Records excerpted from a collection:
..............................

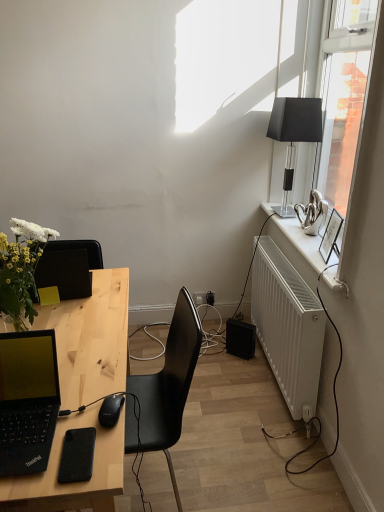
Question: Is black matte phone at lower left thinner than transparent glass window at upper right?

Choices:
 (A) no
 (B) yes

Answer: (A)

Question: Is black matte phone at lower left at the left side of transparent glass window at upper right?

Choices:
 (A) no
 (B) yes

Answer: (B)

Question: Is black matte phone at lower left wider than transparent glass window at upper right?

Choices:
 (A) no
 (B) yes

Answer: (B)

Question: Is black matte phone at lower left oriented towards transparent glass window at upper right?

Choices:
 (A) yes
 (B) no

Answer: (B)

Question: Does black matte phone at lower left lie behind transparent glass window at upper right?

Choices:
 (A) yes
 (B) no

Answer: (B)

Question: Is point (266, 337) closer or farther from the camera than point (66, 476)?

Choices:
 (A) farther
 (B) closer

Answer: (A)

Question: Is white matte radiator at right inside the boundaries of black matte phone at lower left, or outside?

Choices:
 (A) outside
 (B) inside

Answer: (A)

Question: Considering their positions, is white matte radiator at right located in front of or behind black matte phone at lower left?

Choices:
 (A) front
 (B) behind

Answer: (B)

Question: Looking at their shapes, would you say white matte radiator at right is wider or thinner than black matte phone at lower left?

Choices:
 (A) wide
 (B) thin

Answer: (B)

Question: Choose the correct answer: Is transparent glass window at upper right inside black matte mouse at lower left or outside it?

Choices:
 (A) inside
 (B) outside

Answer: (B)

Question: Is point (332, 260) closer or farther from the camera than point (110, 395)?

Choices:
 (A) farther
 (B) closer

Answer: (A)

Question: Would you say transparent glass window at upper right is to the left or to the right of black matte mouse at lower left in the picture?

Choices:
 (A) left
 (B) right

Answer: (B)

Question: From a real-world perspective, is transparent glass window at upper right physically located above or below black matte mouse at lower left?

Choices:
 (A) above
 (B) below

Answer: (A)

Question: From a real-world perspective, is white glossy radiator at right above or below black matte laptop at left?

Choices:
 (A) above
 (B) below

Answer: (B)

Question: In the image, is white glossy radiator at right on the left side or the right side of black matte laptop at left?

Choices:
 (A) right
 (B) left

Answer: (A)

..............................

*ABOUT THIS TASK*. Change every "black matte phone" in the data above to "black matte tablet" and leave everything else untouched. Do not include the pictures in your answer.

*RESULT OF THIS TASK*.
Question: Is black matte tablet at lower left thinner than transparent glass window at upper right?

Choices:
 (A) no
 (B) yes

Answer: (A)

Question: Is black matte tablet at lower left at the left side of transparent glass window at upper right?

Choices:
 (A) no
 (B) yes

Answer: (B)

Question: Is black matte tablet at lower left wider than transparent glass window at upper right?

Choices:
 (A) no
 (B) yes

Answer: (B)

Question: Is black matte tablet at lower left oriented towards transparent glass window at upper right?

Choices:
 (A) yes
 (B) no

Answer: (B)

Question: Does black matte tablet at lower left lie behind transparent glass window at upper right?

Choices:
 (A) yes
 (B) no

Answer: (B)

Question: Is point (266, 337) closer or farther from the camera than point (66, 476)?

Choices:
 (A) farther
 (B) closer

Answer: (A)

Question: Is white matte radiator at right inside the boundaries of black matte tablet at lower left, or outside?

Choices:
 (A) outside
 (B) inside

Answer: (A)

Question: Considering their positions, is white matte radiator at right located in front of or behind black matte tablet at lower left?

Choices:
 (A) front
 (B) behind

Answer: (B)

Question: Looking at their shapes, would you say white matte radiator at right is wider or thinner than black matte tablet at lower left?

Choices:
 (A) wide
 (B) thin

Answer: (B)

Question: Choose the correct answer: Is transparent glass window at upper right inside black matte mouse at lower left or outside it?

Choices:
 (A) inside
 (B) outside

Answer: (B)

Question: Is point (332, 260) closer or farther from the camera than point (110, 395)?

Choices:
 (A) farther
 (B) closer

Answer: (A)

Question: Would you say transparent glass window at upper right is to the left or to the right of black matte mouse at lower left in the picture?

Choices:
 (A) left
 (B) right

Answer: (B)

Question: From a real-world perspective, is transparent glass window at upper right physically located above or below black matte mouse at lower left?

Choices:
 (A) above
 (B) below

Answer: (A)

Question: From a real-world perspective, is white glossy radiator at right above or below black matte laptop at left?

Choices:
 (A) above
 (B) below

Answer: (B)

Question: In the image, is white glossy radiator at right on the left side or the right side of black matte laptop at left?

Choices:
 (A) right
 (B) left

Answer: (A)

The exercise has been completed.